A faithful copy of the data is what is wanted, minus any pictures.

▶ [Extracted material]
####

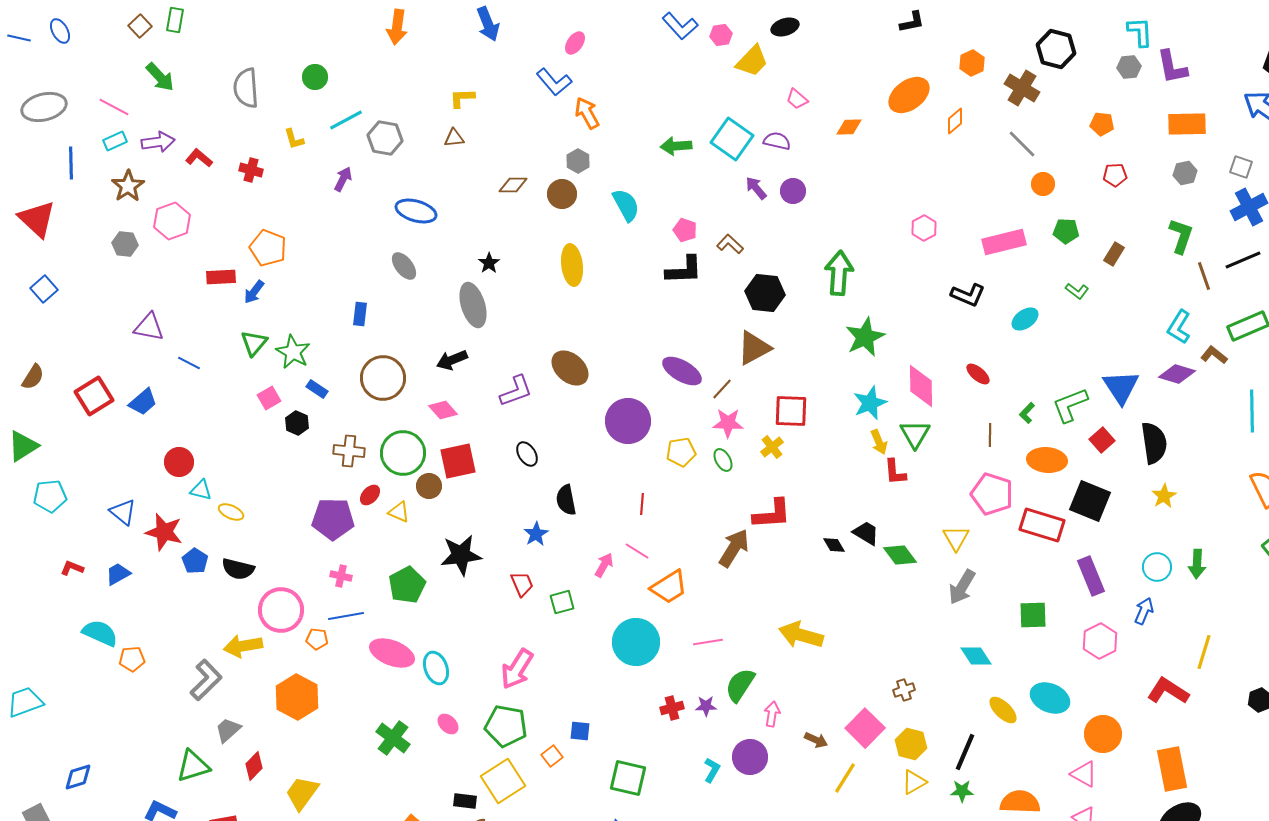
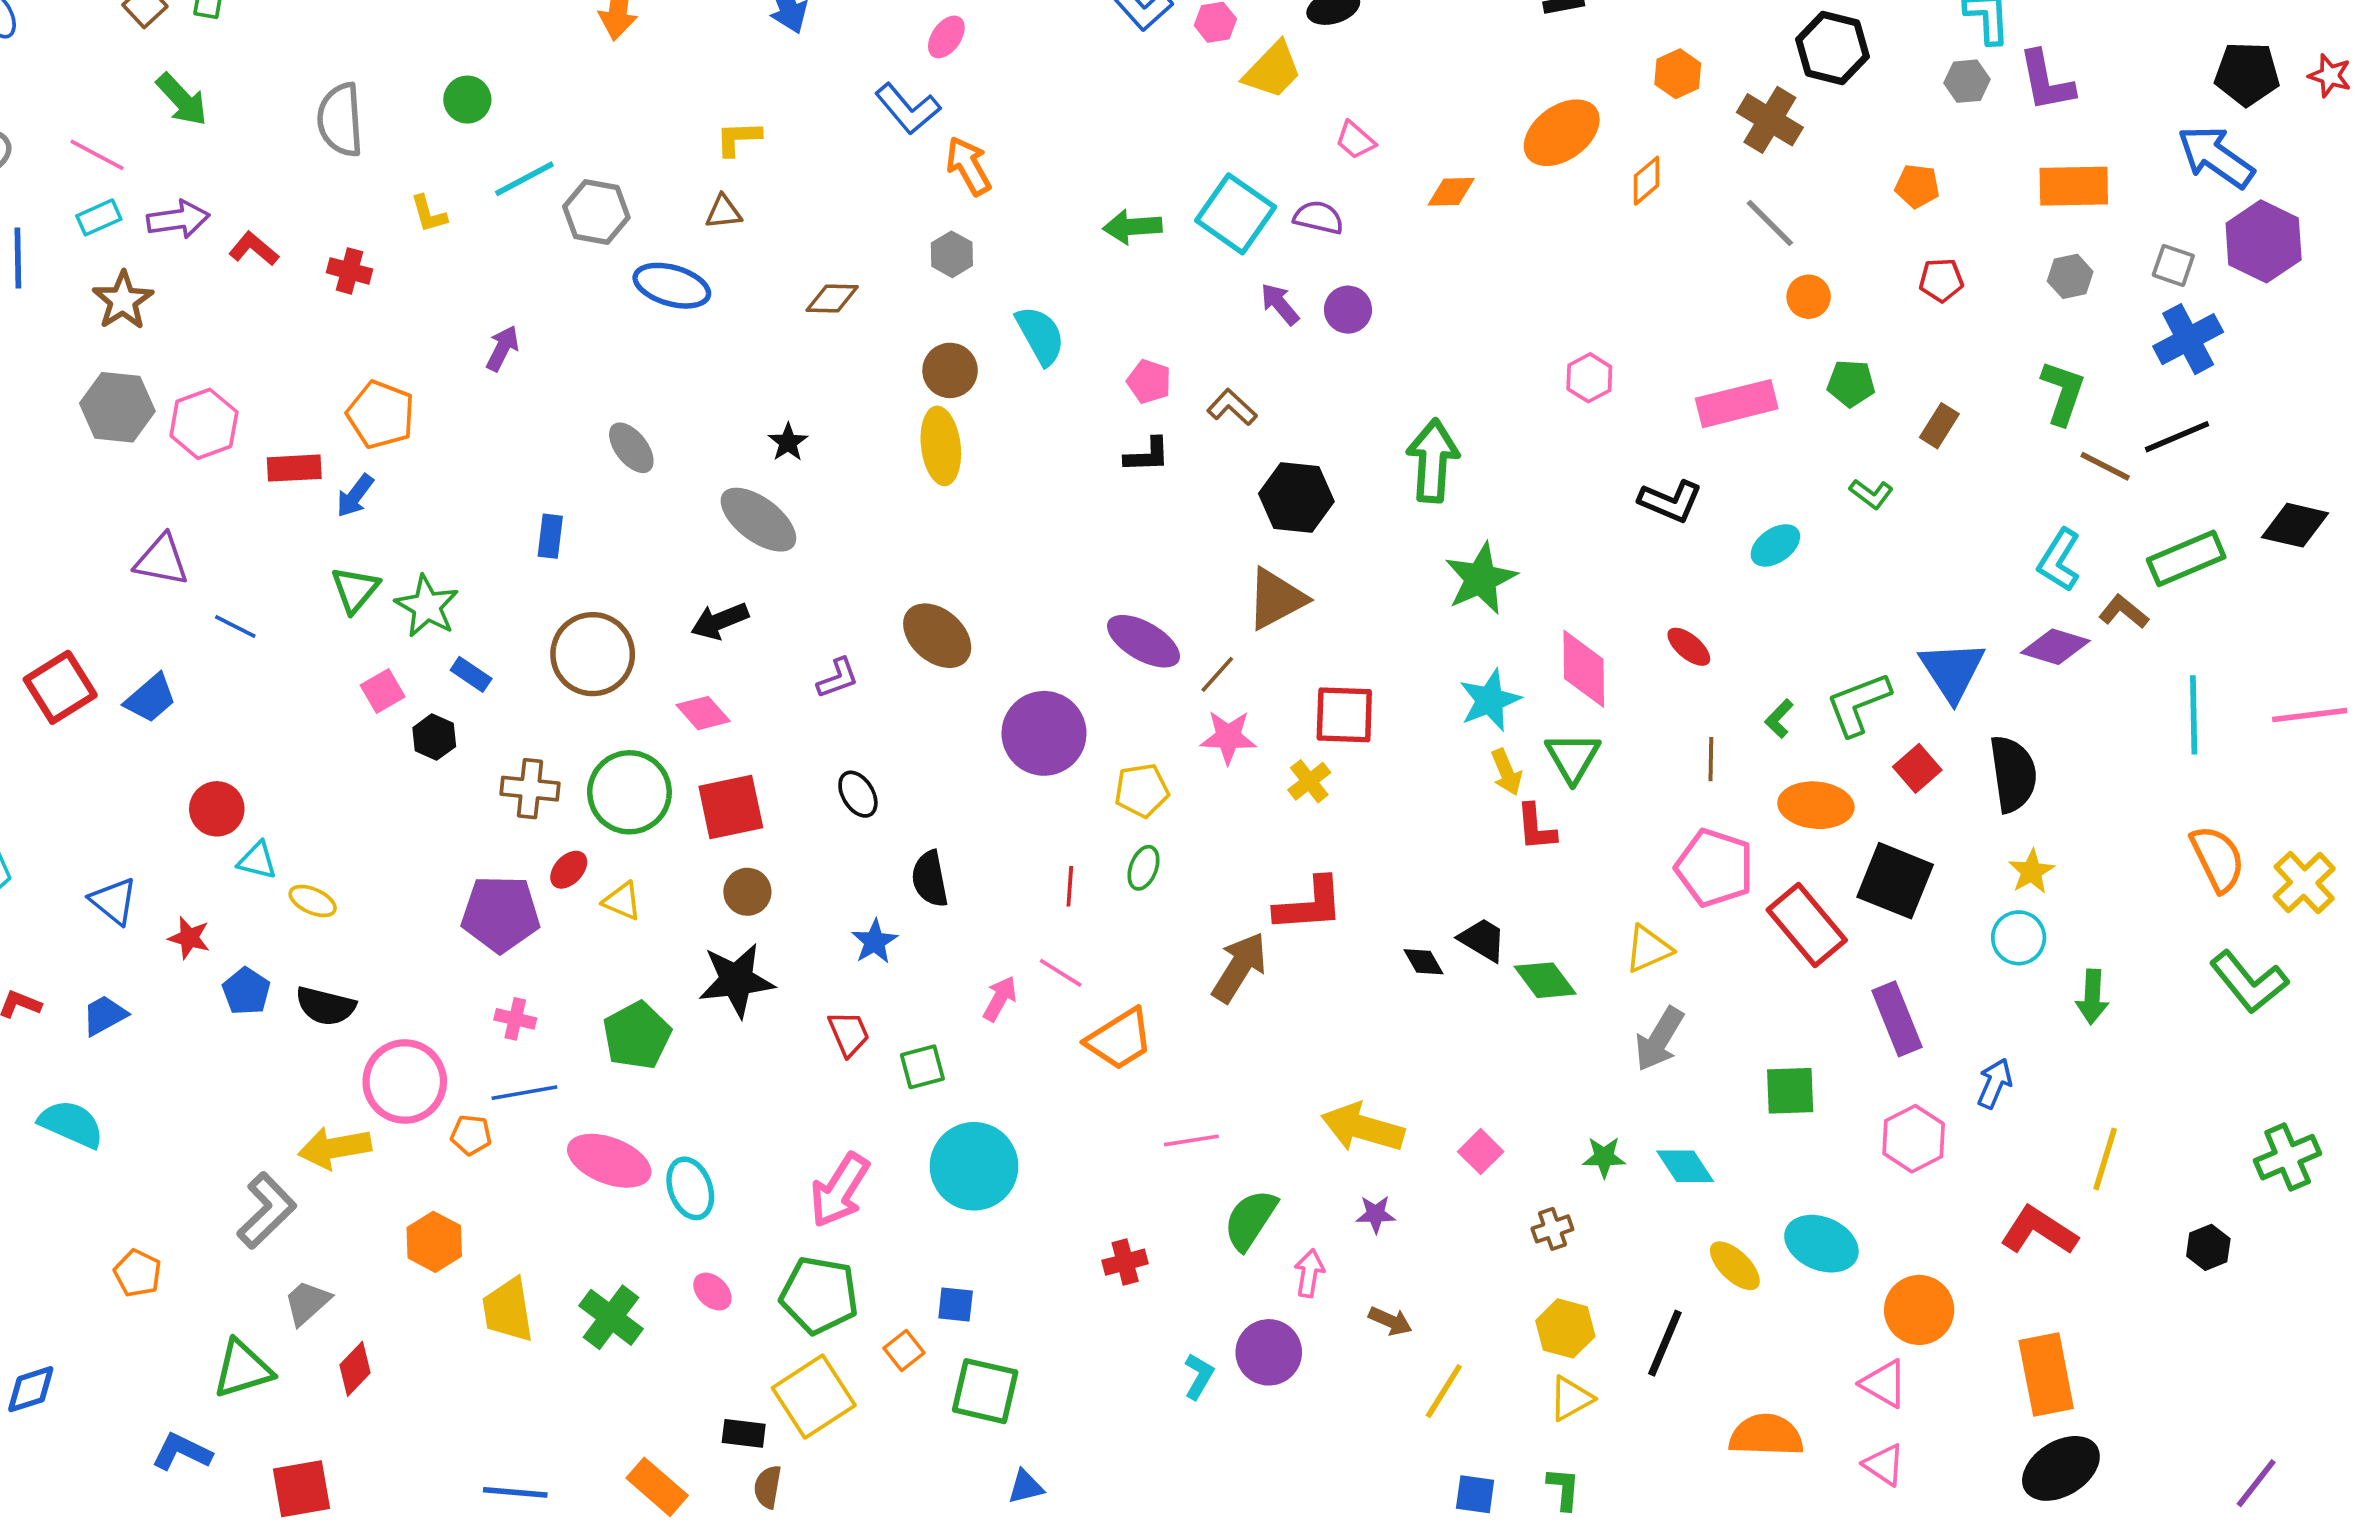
purple arrow: (343, 179) -> (502, 348), moved
brown circle: (562, 194) -> (950, 370), moved
blue ellipse: (416, 211) -> (672, 286), moved
pink hexagon: (172, 221) -> (204, 424), moved
gray hexagon: (125, 244) -> (117, 407), size x1.5
black L-shape: (684, 270) -> (1147, 455), size x0.7
brown line: (1204, 276) -> (2105, 466), turned -44
gray ellipse: (473, 305) -> (758, 520), turned -36
purple L-shape: (516, 391) -> (838, 678), size x0.7
green ellipse: (723, 460) -> (1143, 868), moved, turned 50
brown circle: (429, 486) -> (747, 892), moved
red rectangle: (1042, 525) -> (1807, 925), turned 33
red star: (164, 532) -> (189, 938), size x0.6
yellow triangle: (956, 538) -> (1648, 949), turned 36
cyan circle: (1157, 567) -> (2019, 938), moved
cyan circle: (636, 642) -> (974, 1166), moved
orange pentagon: (132, 659) -> (138, 1273), moved, turned 30
orange hexagon: (297, 697) -> (434, 1242), size x0.7
purple star: (706, 706) -> (1376, 1214), moved
pink square: (865, 728) -> (1481, 1152), moved, size x0.6
green square: (628, 778) -> (985, 1391), moved
green star: (962, 791) -> (1604, 1157), moved
yellow trapezoid: (302, 793) -> (508, 1310), moved, turned -45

####

▶ [Expected answer]
purple arrow: (343, 179) -> (502, 348), moved
brown circle: (562, 194) -> (950, 370), moved
blue ellipse: (416, 211) -> (672, 286), moved
pink hexagon: (172, 221) -> (204, 424), moved
gray hexagon: (125, 244) -> (117, 407), size x1.5
black L-shape: (684, 270) -> (1147, 455), size x0.7
brown line: (1204, 276) -> (2105, 466), turned -44
gray ellipse: (473, 305) -> (758, 520), turned -36
purple L-shape: (516, 391) -> (838, 678), size x0.7
green ellipse: (723, 460) -> (1143, 868), moved, turned 50
brown circle: (429, 486) -> (747, 892), moved
red rectangle: (1042, 525) -> (1807, 925), turned 33
red star: (164, 532) -> (189, 938), size x0.6
yellow triangle: (956, 538) -> (1648, 949), turned 36
cyan circle: (1157, 567) -> (2019, 938), moved
cyan circle: (636, 642) -> (974, 1166), moved
orange pentagon: (132, 659) -> (138, 1273), moved, turned 30
orange hexagon: (297, 697) -> (434, 1242), size x0.7
purple star: (706, 706) -> (1376, 1214), moved
pink square: (865, 728) -> (1481, 1152), moved, size x0.6
green square: (628, 778) -> (985, 1391), moved
green star: (962, 791) -> (1604, 1157), moved
yellow trapezoid: (302, 793) -> (508, 1310), moved, turned -45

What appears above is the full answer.